### Problem to work on
Whenever a line in this data holds the word "moved", report that line in full.

### Material provided
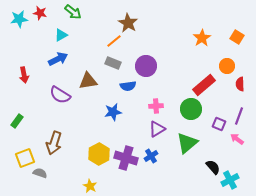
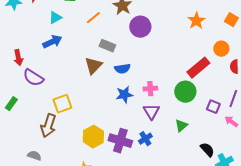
orange line: (114, 41) -> (93, 18), moved
purple circle: (146, 66) -> (140, 27), moved
brown triangle: (88, 81) -> (93, 66), moved, turned -36
purple semicircle: (60, 95) -> (33, 78), moved
blue star: (113, 112) -> (124, 95), moved
purple triangle: (157, 129) -> (151, 112), turned -30
green triangle: (187, 143) -> (181, 126), size x0.6
yellow square: (25, 158) -> (62, 104), moved

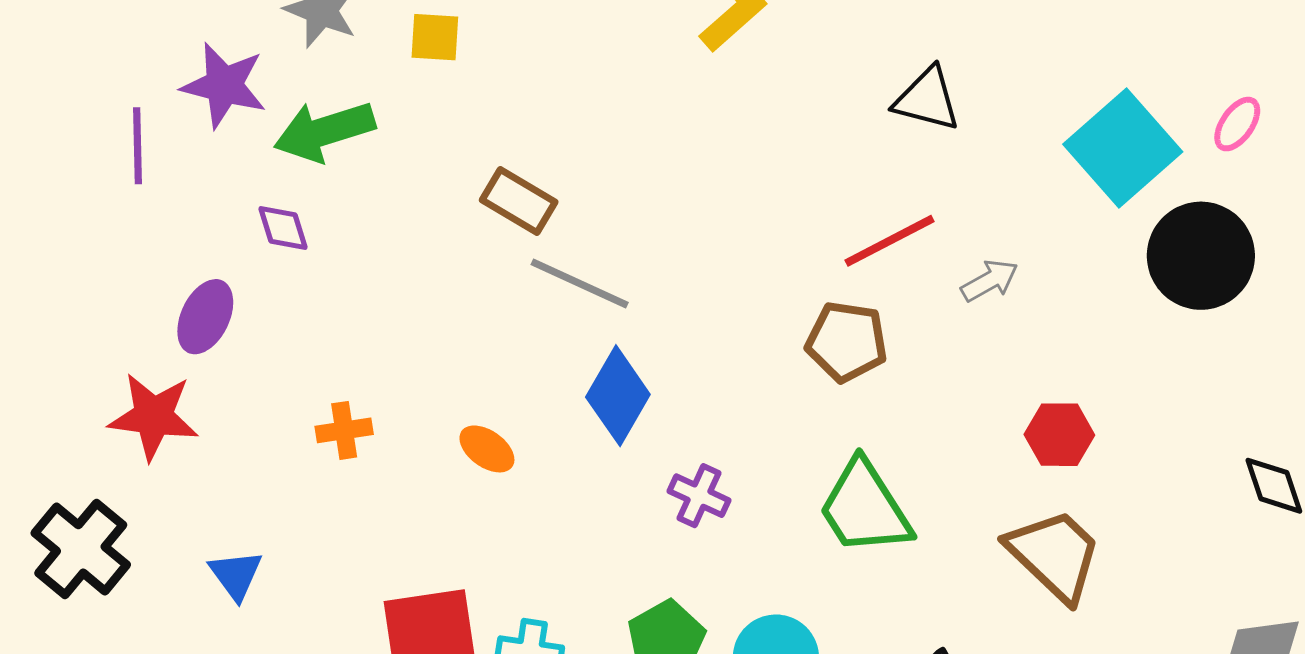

### Solution to this task
orange line: (114, 41) -> (93, 18), moved
purple circle: (146, 66) -> (140, 27), moved
brown triangle: (88, 81) -> (93, 66), moved, turned -36
purple semicircle: (60, 95) -> (33, 78), moved
blue star: (113, 112) -> (124, 95), moved
yellow square: (25, 158) -> (62, 104), moved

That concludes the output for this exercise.